■ Data for this exercise
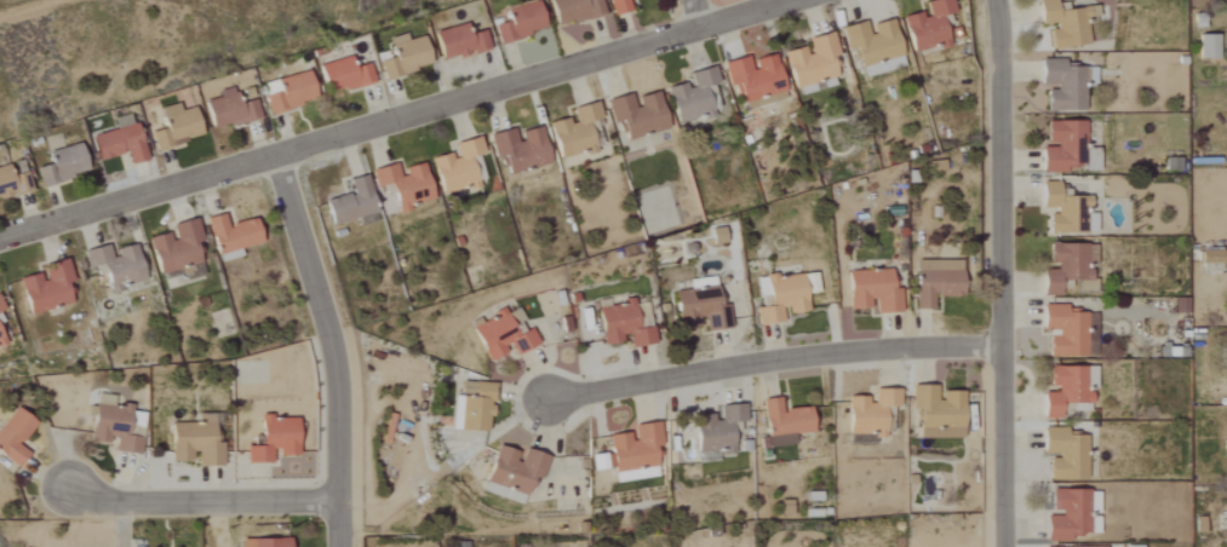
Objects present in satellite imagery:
building: (616, 6)
road: (705, 12)
building: (518, 21)
building: (1063, 22)
building: (929, 25)
building: (457, 42)
building: (870, 45)
building: (1206, 46)
building: (403, 56)
building: (811, 63)
building: (342, 75)
building: (753, 78)
building: (1062, 84)
building: (288, 92)
building: (692, 96)
building: (228, 109)
building: (635, 114)
road: (393, 115)
building: (173, 126)
building: (575, 131)
building: (116, 143)
building: (518, 148)
building: (1065, 148)
building: (59, 165)
building: (457, 166)
building: (934, 166)
building: (11, 181)
building: (401, 184)
building: (349, 204)
building: (1064, 210)
building: (229, 236)
building: (715, 236)
building: (1209, 259)
building: (114, 264)
building: (1064, 266)
road: (998, 272)
building: (934, 282)
building: (44, 287)
building: (870, 292)
building: (779, 298)
building: (699, 306)
building: (0, 309)
building: (0, 322)
building: (623, 324)
building: (1068, 331)
building: (501, 335)
building: (0, 340)
road: (331, 344)
road: (776, 358)
building: (1067, 390)
building: (471, 408)
building: (935, 412)
building: (870, 413)
building: (782, 423)
building: (112, 429)
building: (721, 431)
building: (13, 436)
building: (270, 440)
building: (194, 442)
building: (632, 452)
building: (1063, 454)
building: (511, 473)
road: (201, 499)
building: (1069, 513)
road: (124, 522)
building: (1225, 523)
building: (262, 543)

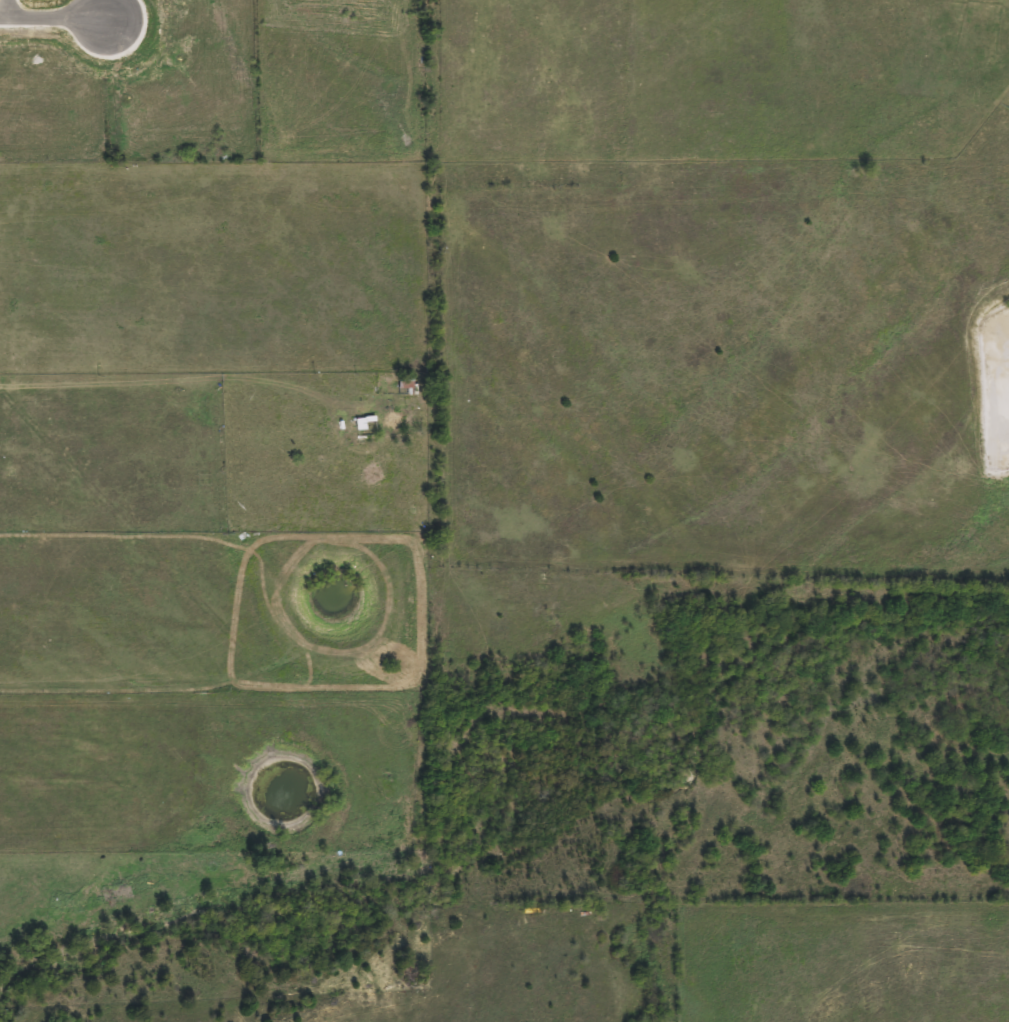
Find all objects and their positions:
road: (6, 10)
road: (53, 17)
building: (404, 382)
building: (363, 430)

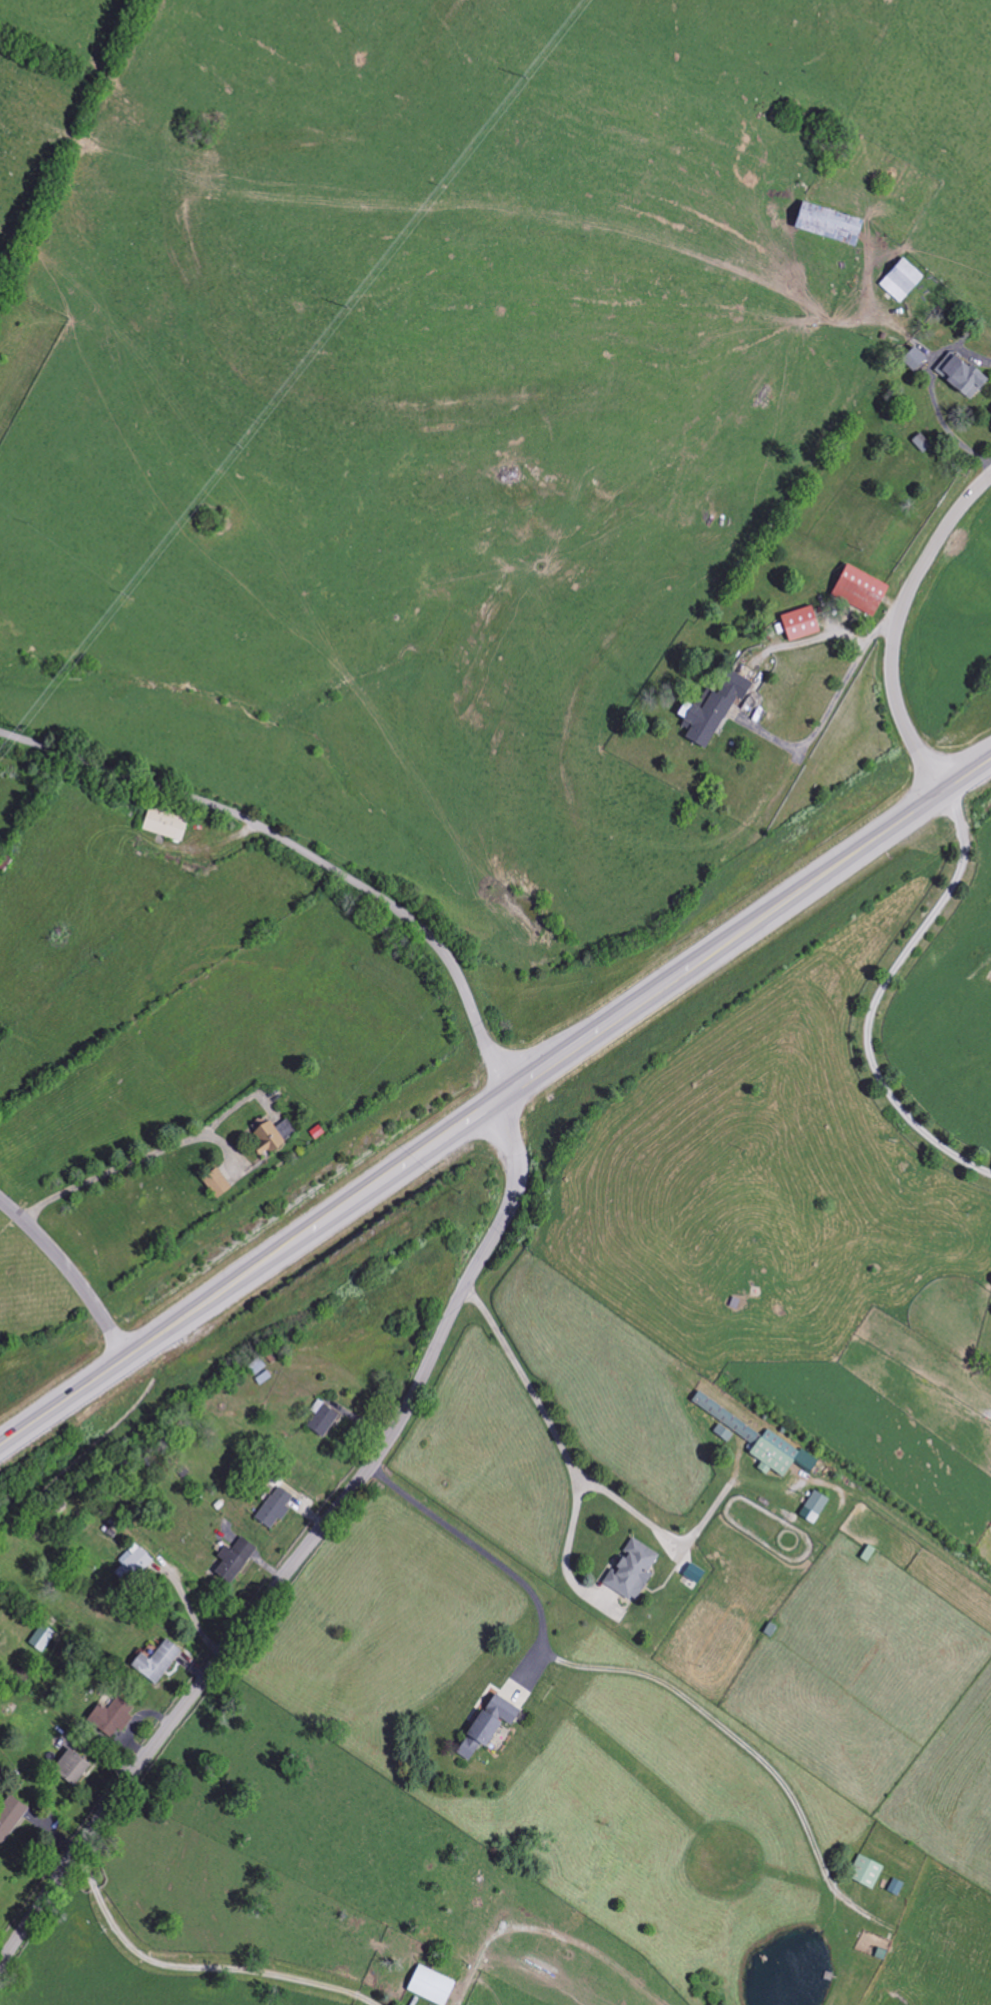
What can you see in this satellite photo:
building: (823, 223)
building: (898, 279)
building: (909, 357)
building: (959, 377)
road: (931, 391)
building: (856, 590)
building: (797, 624)
road: (898, 627)
building: (710, 708)
road: (828, 712)
building: (163, 825)
road: (303, 853)
road: (875, 997)
road: (495, 1102)
building: (271, 1135)
road: (142, 1155)
building: (213, 1183)
road: (71, 1273)
road: (521, 1384)
building: (718, 1413)
building: (321, 1421)
building: (721, 1433)
building: (777, 1455)
building: (811, 1508)
building: (273, 1509)
road: (654, 1531)
road: (566, 1544)
road: (481, 1548)
road: (300, 1552)
building: (231, 1561)
building: (134, 1562)
building: (629, 1571)
road: (188, 1606)
building: (40, 1639)
building: (154, 1663)
building: (109, 1718)
building: (484, 1726)
road: (740, 1742)
building: (68, 1768)
building: (9, 1817)
building: (864, 1872)
building: (894, 1887)
road: (198, 1964)
building: (428, 1985)
road: (373, 2004)
road: (374, 2004)

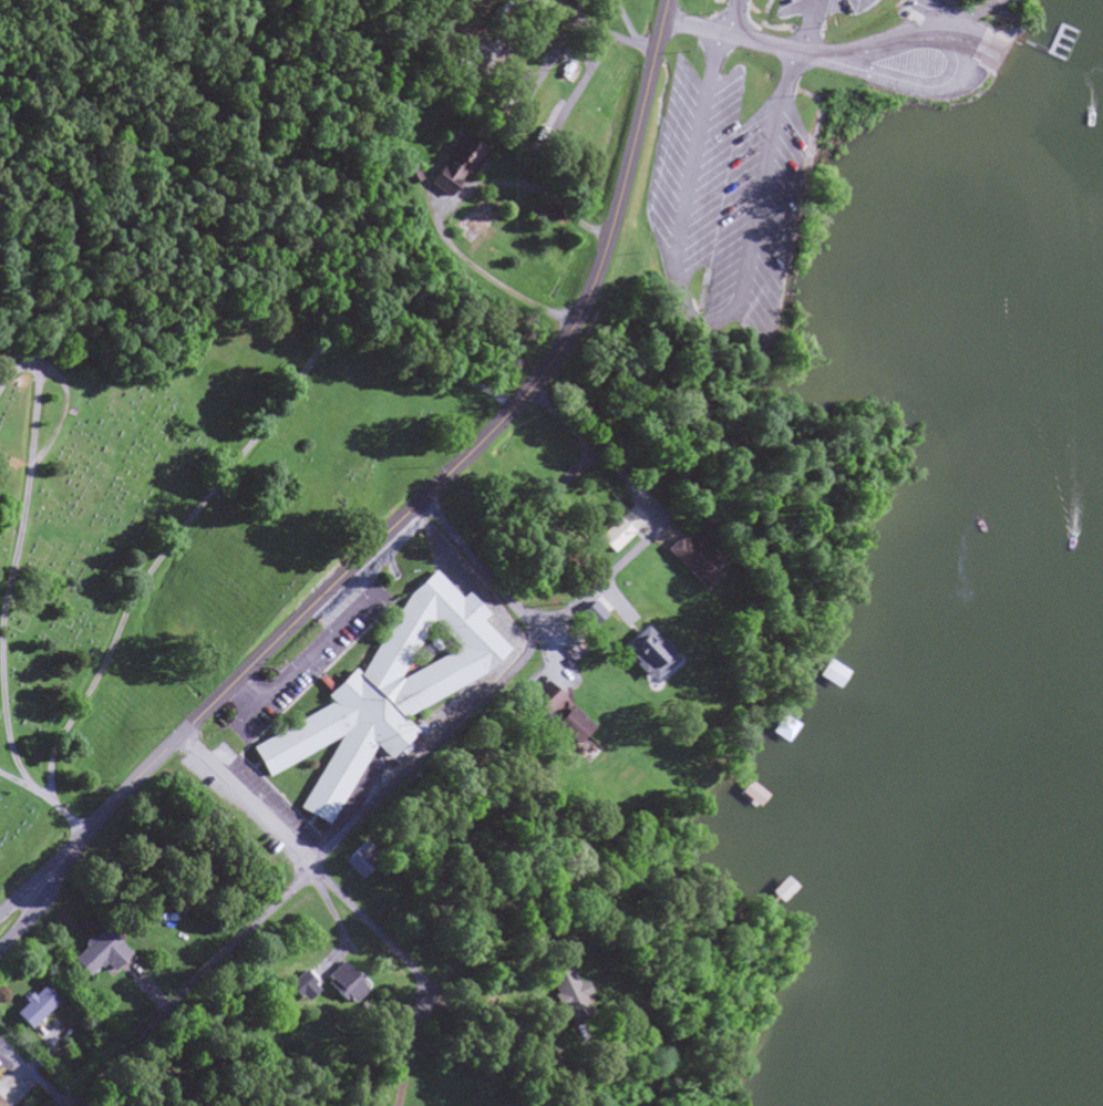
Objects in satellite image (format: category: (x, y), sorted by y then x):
road: (805, 27)
road: (728, 38)
road: (982, 56)
road: (970, 60)
building: (453, 166)
road: (437, 483)
road: (656, 513)
park: (179, 529)
building: (609, 537)
building: (683, 558)
road: (479, 566)
building: (825, 676)
building: (382, 693)
building: (565, 727)
building: (746, 796)
road: (307, 876)
road: (26, 897)
road: (29, 912)
road: (365, 921)
building: (97, 956)
building: (340, 983)
building: (302, 993)
building: (564, 998)
building: (31, 1009)
road: (30, 1073)
building: (0, 1105)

■ Required work
The entries are to be written out in full and exactly, apart from the pictures.

■ Response to the exercise
Objects present in satellite imagery:
building: (616, 6)
road: (705, 12)
building: (518, 21)
building: (1063, 22)
building: (929, 25)
building: (457, 42)
building: (870, 45)
building: (1206, 46)
building: (403, 56)
building: (811, 63)
building: (342, 75)
building: (753, 78)
building: (1062, 84)
building: (288, 92)
building: (692, 96)
building: (228, 109)
building: (635, 114)
road: (393, 115)
building: (173, 126)
building: (575, 131)
building: (116, 143)
building: (518, 148)
building: (1065, 148)
building: (59, 165)
building: (457, 166)
building: (934, 166)
building: (11, 181)
building: (401, 184)
building: (349, 204)
building: (1064, 210)
building: (229, 236)
building: (715, 236)
building: (1209, 259)
building: (114, 264)
building: (1064, 266)
road: (998, 272)
building: (934, 282)
building: (44, 287)
building: (870, 292)
building: (779, 298)
building: (699, 306)
building: (0, 309)
building: (0, 322)
building: (623, 324)
building: (1068, 331)
building: (501, 335)
building: (0, 340)
road: (331, 344)
road: (776, 358)
building: (1067, 390)
building: (471, 408)
building: (935, 412)
building: (870, 413)
building: (782, 423)
building: (112, 429)
building: (721, 431)
building: (13, 436)
building: (270, 440)
building: (194, 442)
building: (632, 452)
building: (1063, 454)
building: (511, 473)
road: (201, 499)
building: (1069, 513)
road: (124, 522)
building: (1225, 523)
building: (262, 543)

Find all objects and their positions:
road: (6, 10)
road: (53, 17)
building: (404, 382)
building: (363, 430)

What can you see in this satellite photo:
building: (823, 223)
building: (898, 279)
building: (909, 357)
building: (959, 377)
road: (931, 391)
building: (856, 590)
building: (797, 624)
road: (898, 627)
building: (710, 708)
road: (828, 712)
building: (163, 825)
road: (303, 853)
road: (875, 997)
road: (495, 1102)
building: (271, 1135)
road: (142, 1155)
building: (213, 1183)
road: (71, 1273)
road: (521, 1384)
building: (718, 1413)
building: (321, 1421)
building: (721, 1433)
building: (777, 1455)
building: (811, 1508)
building: (273, 1509)
road: (654, 1531)
road: (566, 1544)
road: (481, 1548)
road: (300, 1552)
building: (231, 1561)
building: (134, 1562)
building: (629, 1571)
road: (188, 1606)
building: (40, 1639)
building: (154, 1663)
building: (109, 1718)
building: (484, 1726)
road: (740, 1742)
building: (68, 1768)
building: (9, 1817)
building: (864, 1872)
building: (894, 1887)
road: (198, 1964)
building: (428, 1985)
road: (373, 2004)
road: (374, 2004)

Objects in satellite image (format: category: (x, y), sorted by y then x):
road: (805, 27)
road: (728, 38)
road: (982, 56)
road: (970, 60)
building: (453, 166)
road: (437, 483)
road: (656, 513)
park: (179, 529)
building: (609, 537)
building: (683, 558)
road: (479, 566)
building: (825, 676)
building: (382, 693)
building: (565, 727)
building: (746, 796)
road: (307, 876)
road: (26, 897)
road: (29, 912)
road: (365, 921)
building: (97, 956)
building: (340, 983)
building: (302, 993)
building: (564, 998)
building: (31, 1009)
road: (30, 1073)
building: (0, 1105)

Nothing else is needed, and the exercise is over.